*The data*
++++++++++

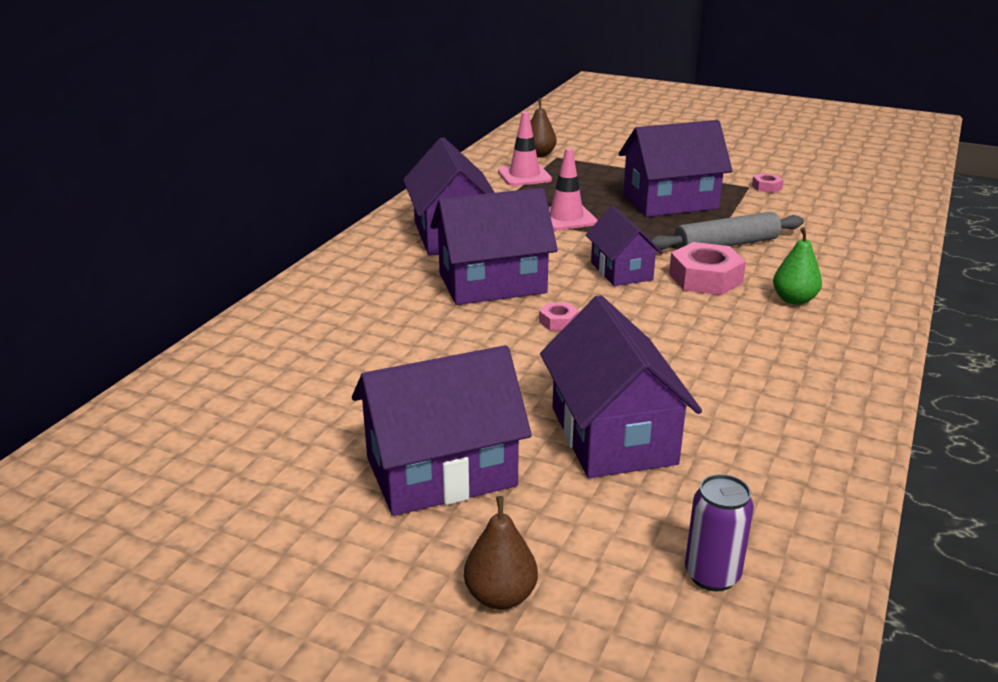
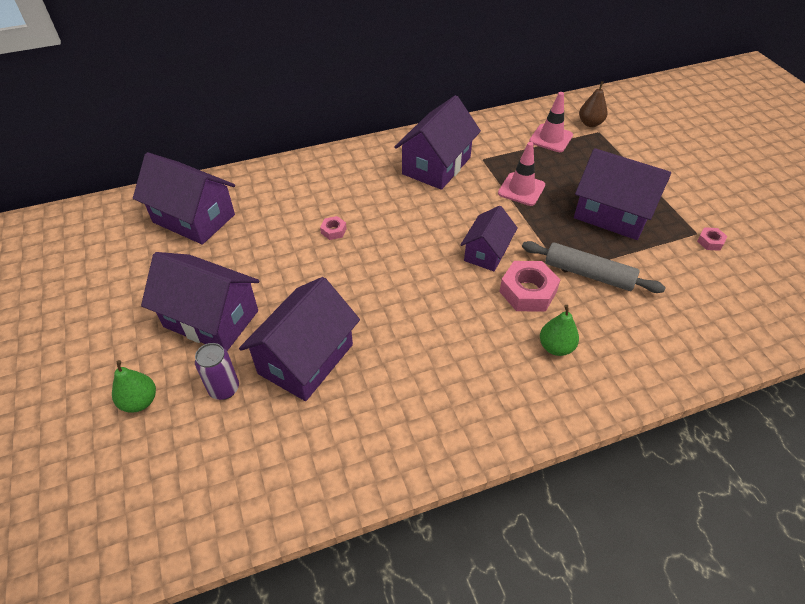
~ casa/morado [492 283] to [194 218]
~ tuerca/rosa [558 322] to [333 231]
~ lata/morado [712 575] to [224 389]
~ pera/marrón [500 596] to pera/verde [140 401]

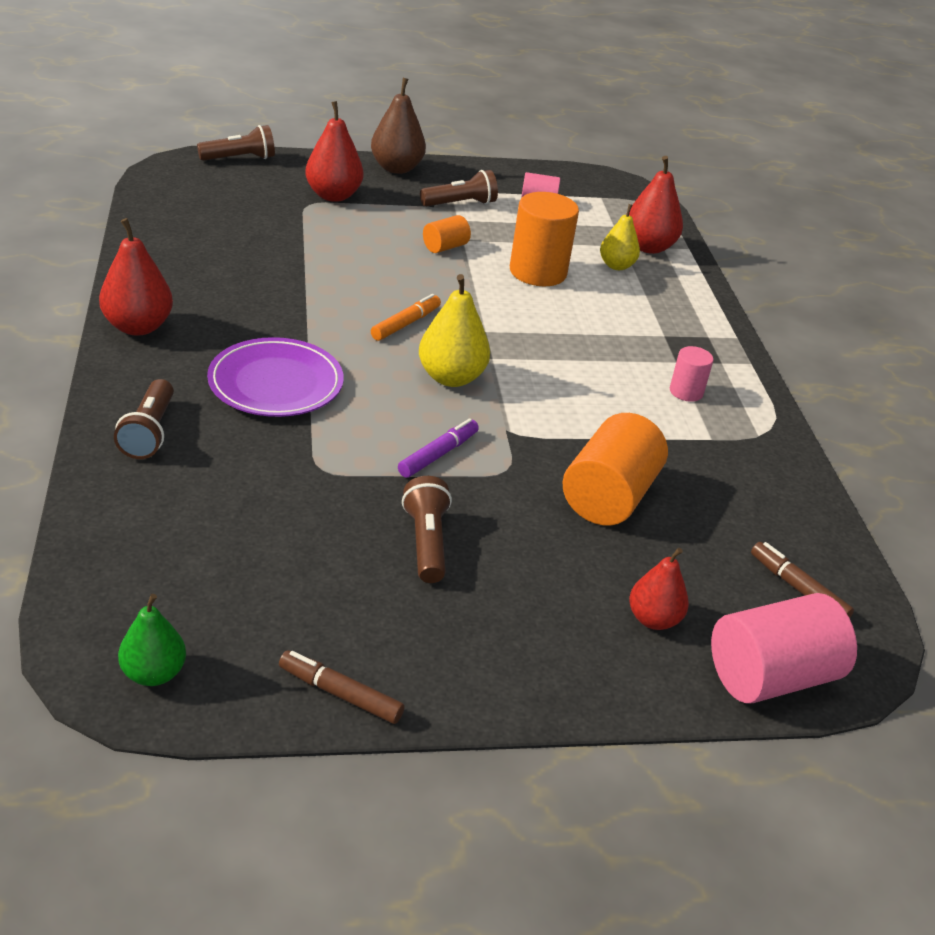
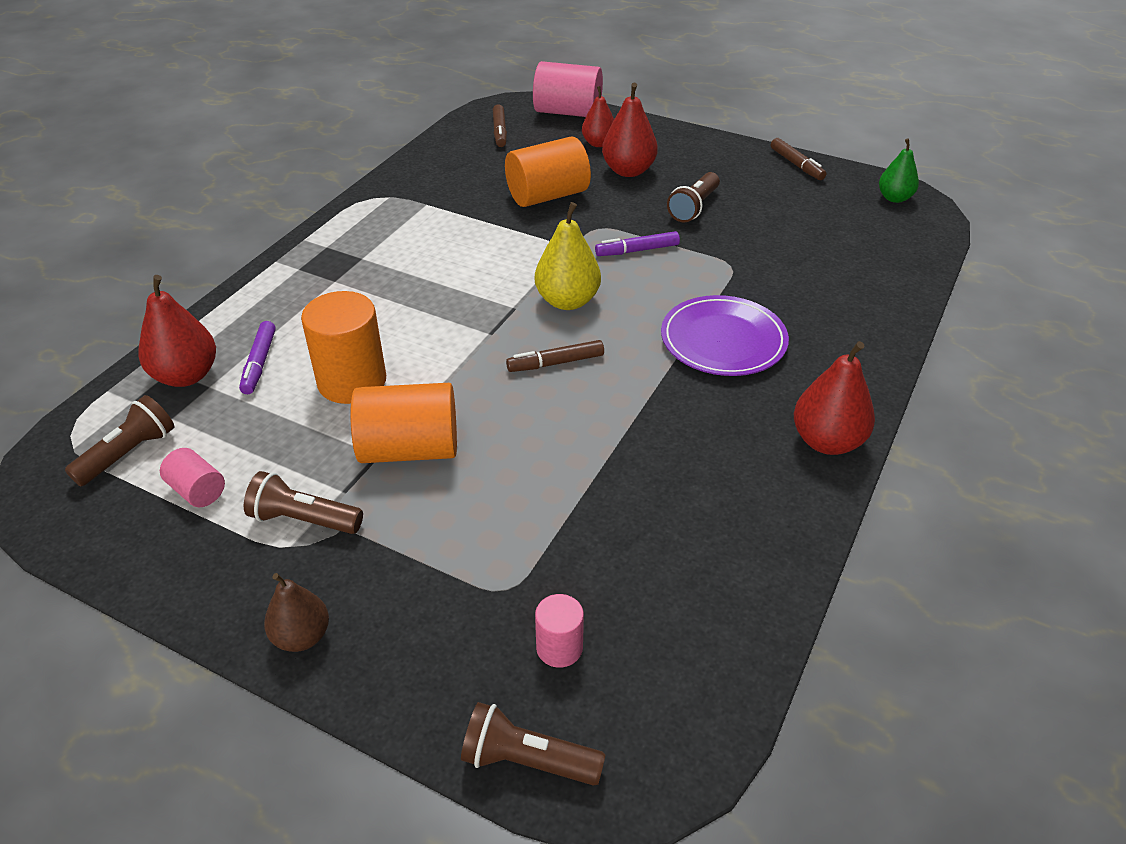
~ pera/marrón [396 168] = [301 636] x0.66
~ pera/rojo [333 195] to [628 171]
~ pera/amarillo [616 266] to rotulador/morado [259 363]
~ cilindro/naranja [445 247] = [409 449] x1.91
~ rotulador/naranja [406 324] to rotulador/marrón [555 363]
~ cilindro/rosa [686 392] to [559 648]
~ lámpara de mano/marrón [149 432] to [128 454]

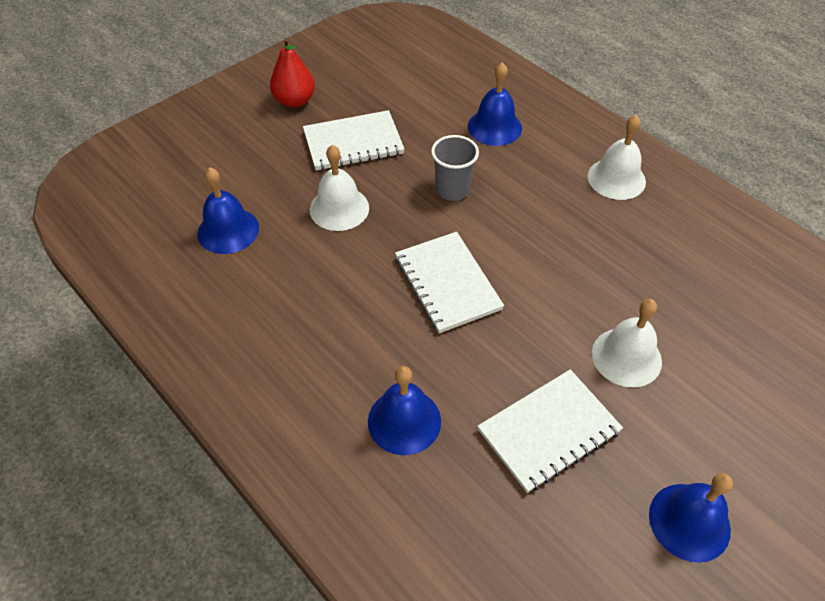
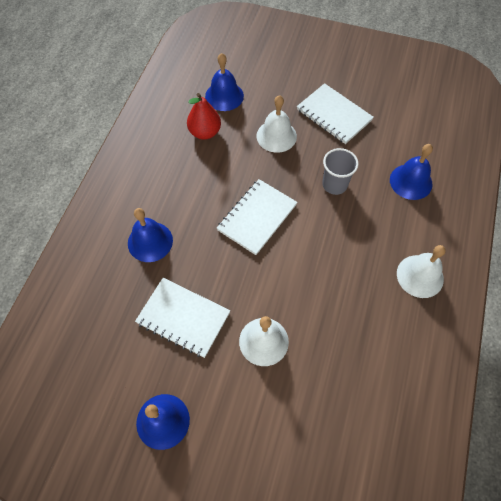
~ pera/rojo [294 101] to [205 132]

++++++++++

*Task requirements*
Before writing out the material above, please remove its pictures; everything else stays exact.

*Task solution*
~ casa/morado [492 283] to [194 218]
~ tuerca/rosa [558 322] to [333 231]
~ lata/morado [712 575] to [224 389]
~ pera/marrón [500 596] to pera/verde [140 401]

~ pera/marrón [396 168] = [301 636] x0.66
~ pera/rojo [333 195] to [628 171]
~ pera/amarillo [616 266] to rotulador/morado [259 363]
~ cilindro/naranja [445 247] = [409 449] x1.91
~ rotulador/naranja [406 324] to rotulador/marrón [555 363]
~ cilindro/rosa [686 392] to [559 648]
~ lámpara de mano/marrón [149 432] to [128 454]

~ pera/rojo [294 101] to [205 132]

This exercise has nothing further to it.